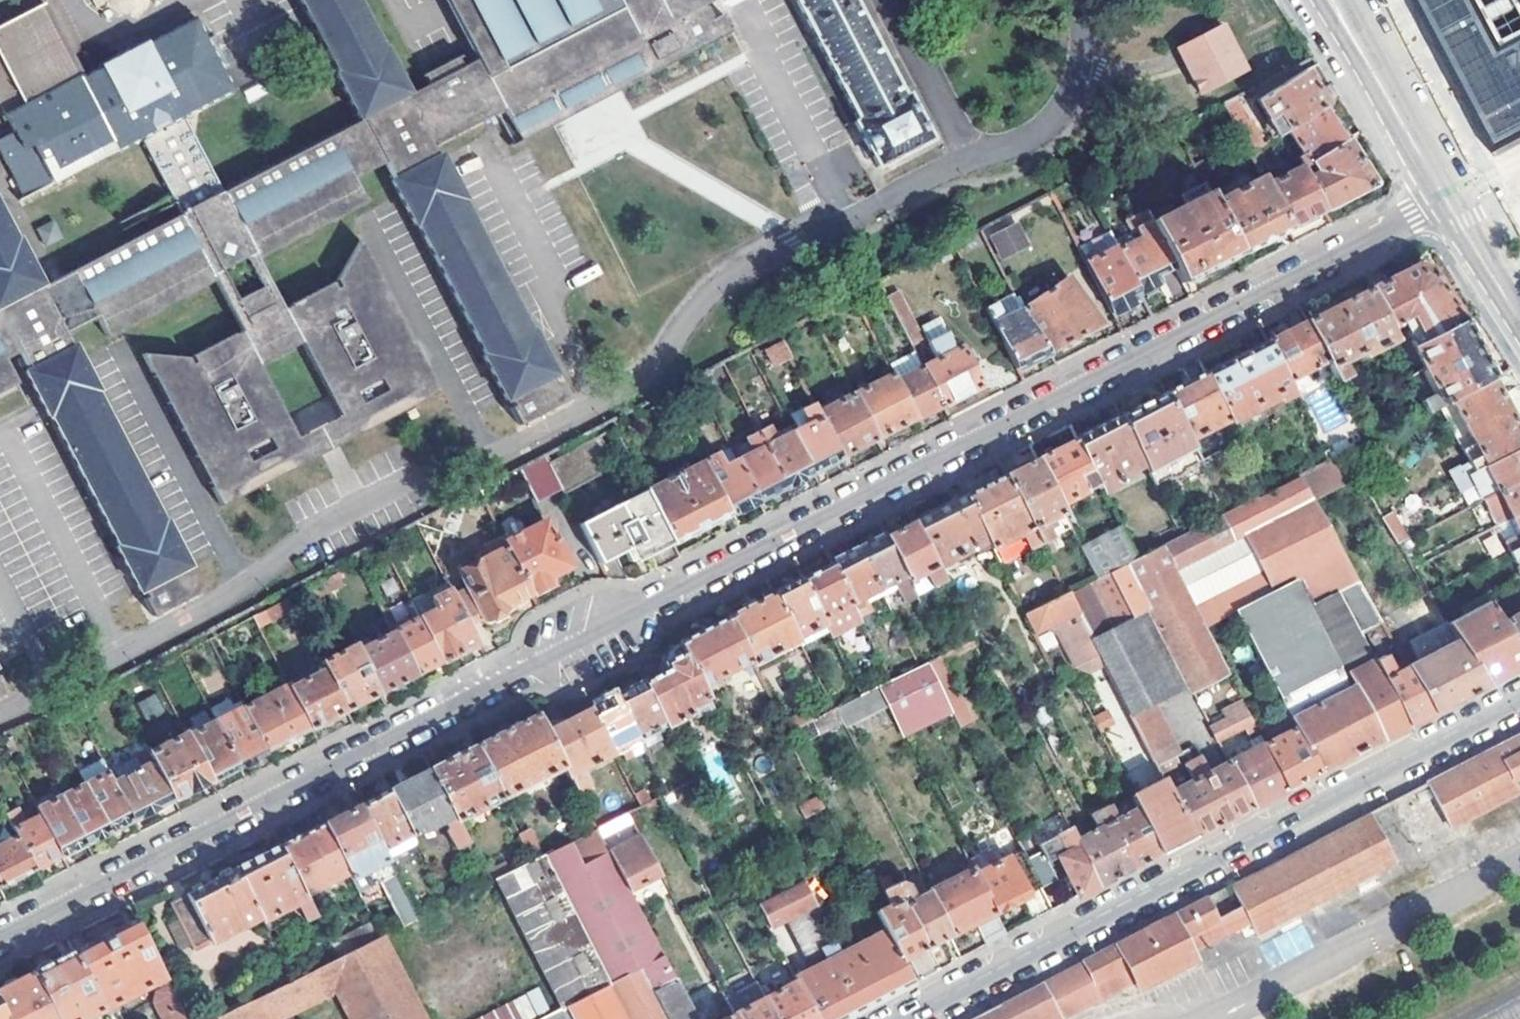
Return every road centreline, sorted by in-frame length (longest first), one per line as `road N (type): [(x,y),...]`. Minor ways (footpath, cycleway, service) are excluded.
road 1 (residential): [(0,935),(1444,197)]
road 2 (tertiary): [(1519,700),(907,1018)]
road 3 (tertiary): [(1335,0),(1444,197)]
road 4 (tertiary): [(1444,197),(1519,318)]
..........
Restate the full listing word for word, excluding images.

Return every road centreline, sorted by in-frame length (longest first), one per line as `road N (type): [(x,y),...]`. Minor ways (footpath, cycleway, service) are excluded.
road 1 (residential): [(0,935),(1444,197)]
road 2 (tertiary): [(1519,700),(907,1018)]
road 3 (tertiary): [(1335,0),(1444,197)]
road 4 (tertiary): [(1444,197),(1519,318)]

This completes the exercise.